**Work to complete**
Without adding anything, give again the lines from the one holding "red arrow: (72, 65) -> (72, 84), size x1.6" through the final line of the records, exactly, with both ends included and pictures dropped.

Geometric object motion data:
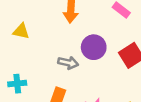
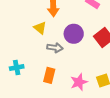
yellow triangle: (21, 31) -> (40, 28), moved, turned 32

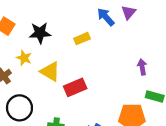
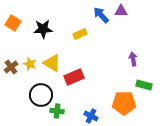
purple triangle: (129, 12) -> (121, 11), turned 48
yellow star: (24, 58) -> (30, 64), moved
black circle: (19, 108) -> (41, 95), moved

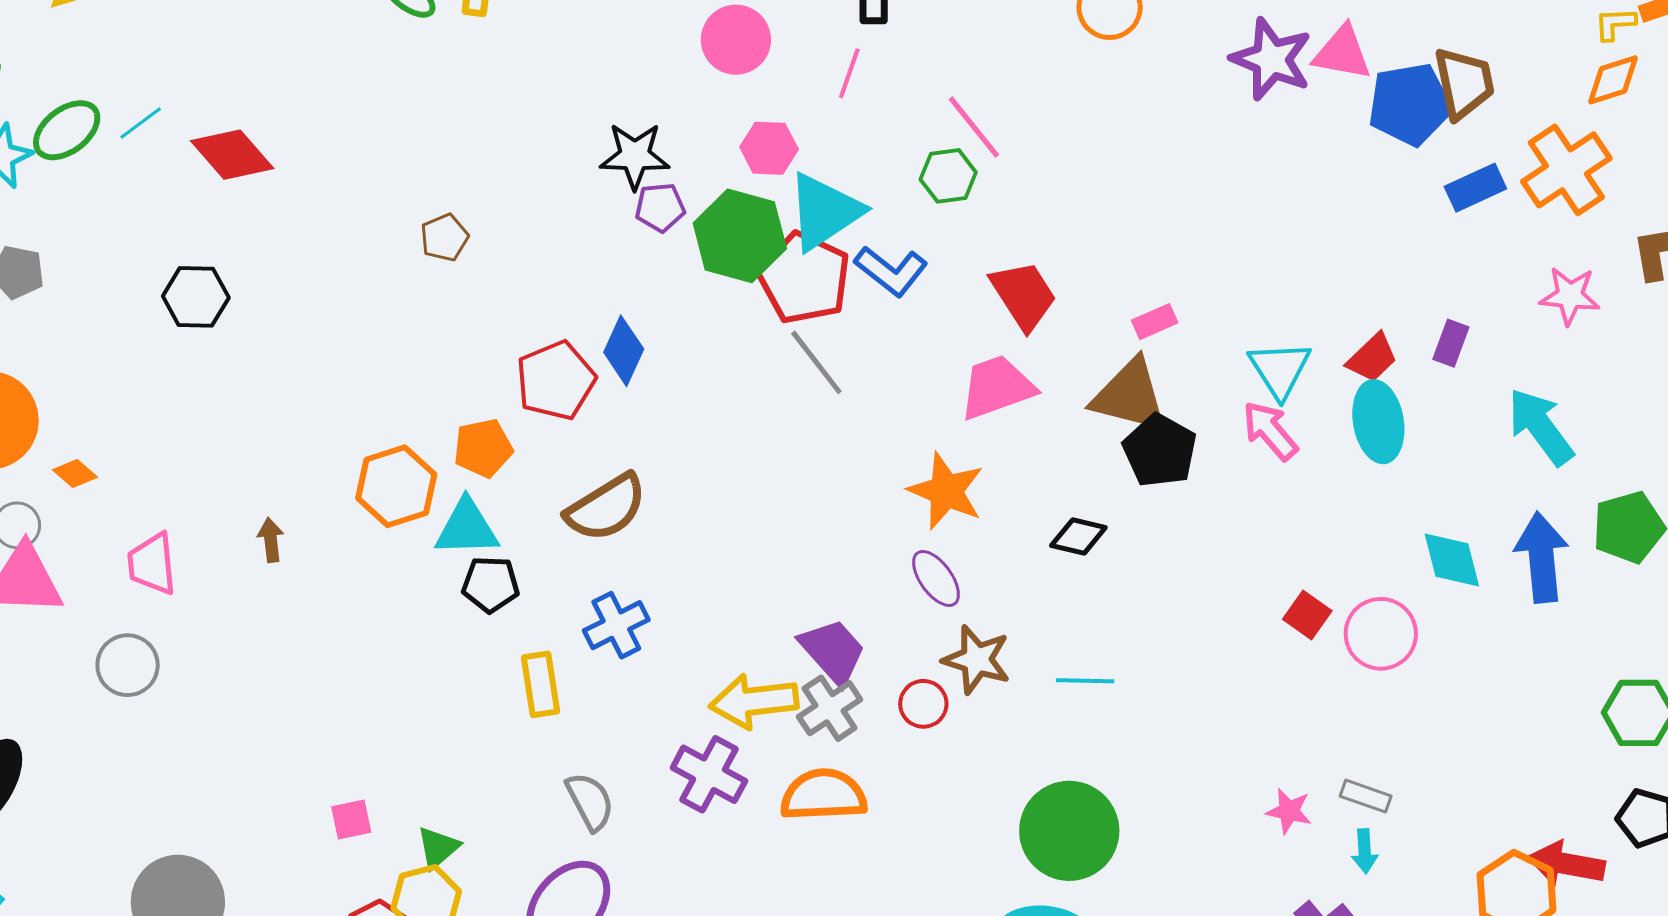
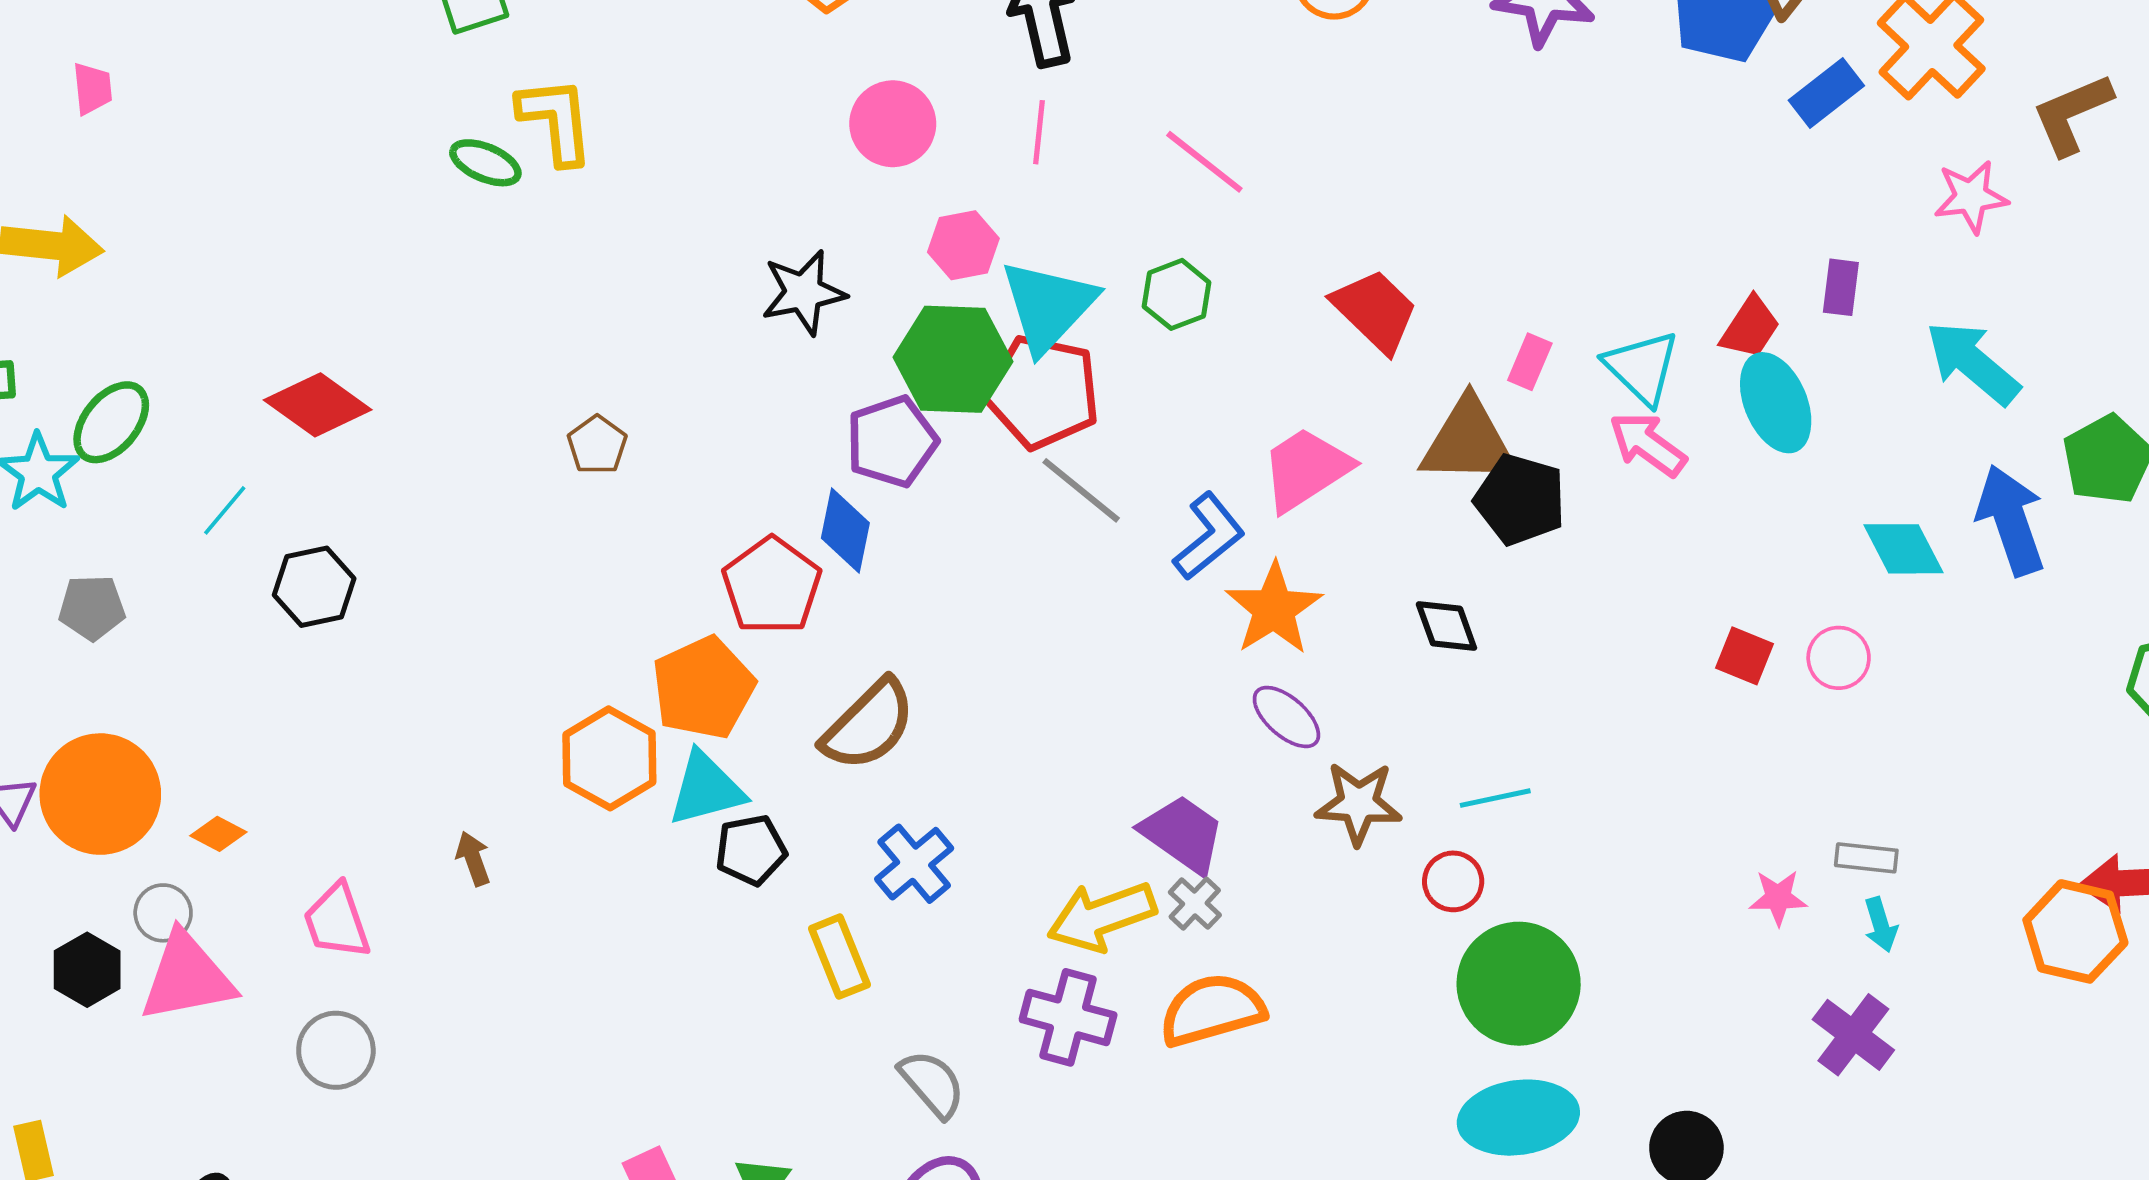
cyan line: (141, 123) -> (225, 510), moved
green hexagon: (948, 176) -> (1177, 294), moved
purple pentagon: (660, 207) -> (892, 442), moved, size x1.5
blue L-shape: (891, 271) -> (1209, 536), moved, turned -64
red trapezoid: (1024, 295) -> (1375, 311), moved
pink rectangle: (1155, 322) -> (1530, 362), moved, turned -30
orange pentagon: (483, 448) -> (703, 688), size x1.4
orange star: (946, 491) -> (1274, 609), turned 30
black diamond: (1078, 536) -> (1446, 626), turned 70
pink circle: (1381, 634) -> (1839, 658), size x0.7
red circle: (923, 704) -> (1453, 881), moved
gray cross: (830, 708) -> (1195, 904), size x0.7

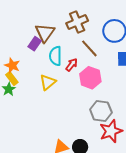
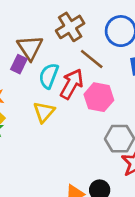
cyan semicircle: (55, 56) -> (49, 76), turned 30
red arrow: (72, 65) -> (72, 84), size x1.6

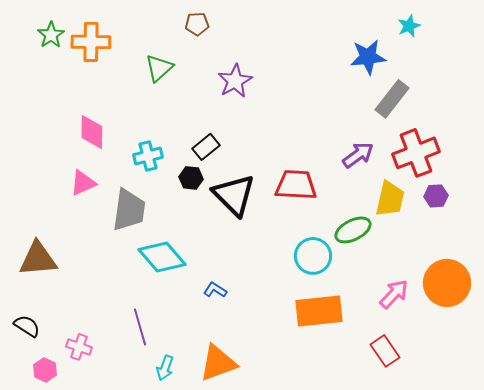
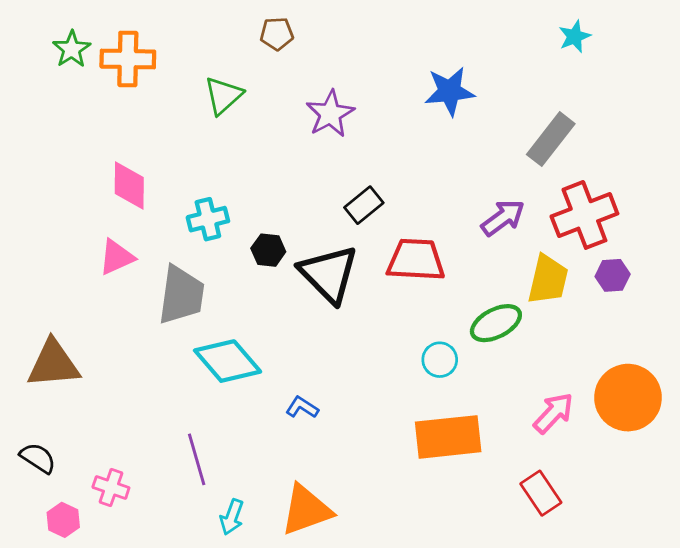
blue star: (368, 57) -> (450, 91), moved
black rectangle: (206, 147) -> (364, 205), moved
cyan circle: (313, 256) -> (440, 360), size x0.7

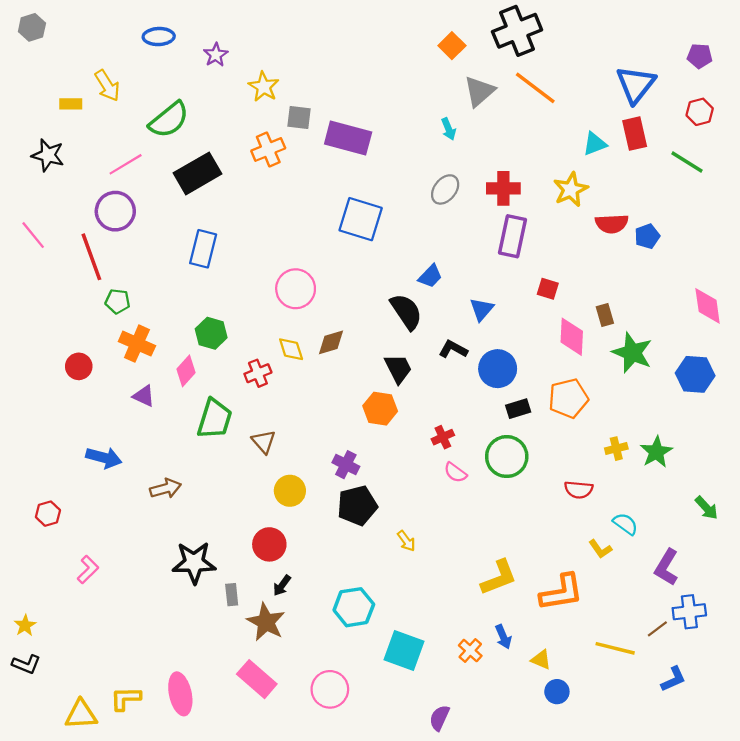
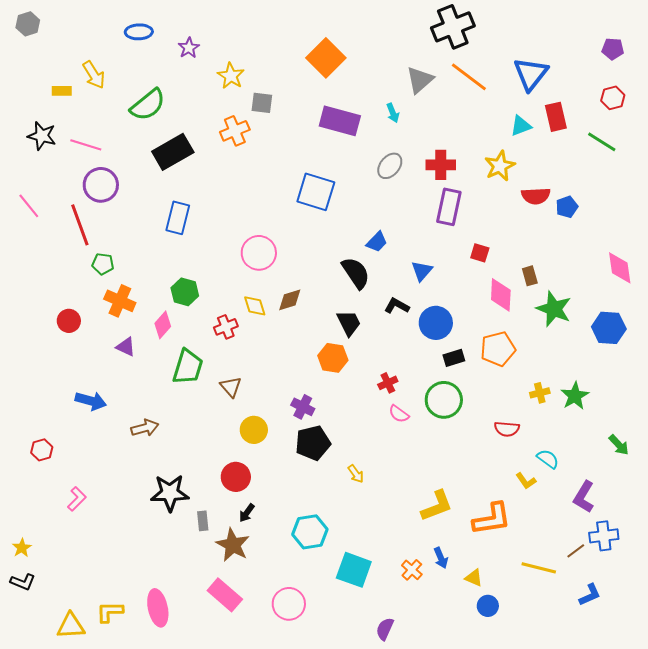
orange square: (452, 46) -> (326, 58), moved, size x1.6
blue triangle: (636, 84) -> (531, 74), moved
purple rectangle: (348, 138) -> (340, 121), moved
pink line: (126, 164) -> (86, 145), moved, turned 48

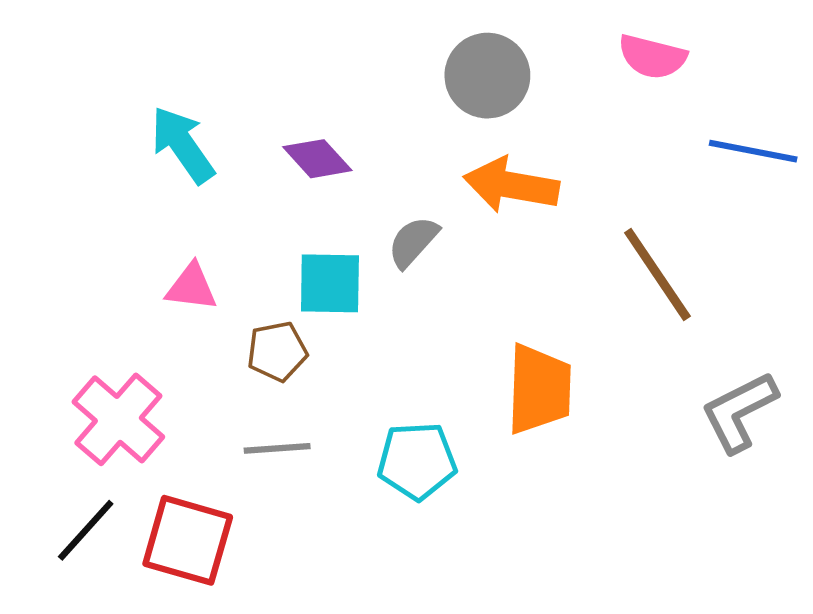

**Written solution**
red arrow: (72, 65) -> (72, 84), size x1.6

blue star: (368, 57) -> (450, 91), moved
black rectangle: (206, 147) -> (364, 205), moved
cyan circle: (313, 256) -> (440, 360), size x0.7

orange square: (452, 46) -> (326, 58), moved, size x1.6
blue triangle: (636, 84) -> (531, 74), moved
purple rectangle: (348, 138) -> (340, 121), moved
pink line: (126, 164) -> (86, 145), moved, turned 48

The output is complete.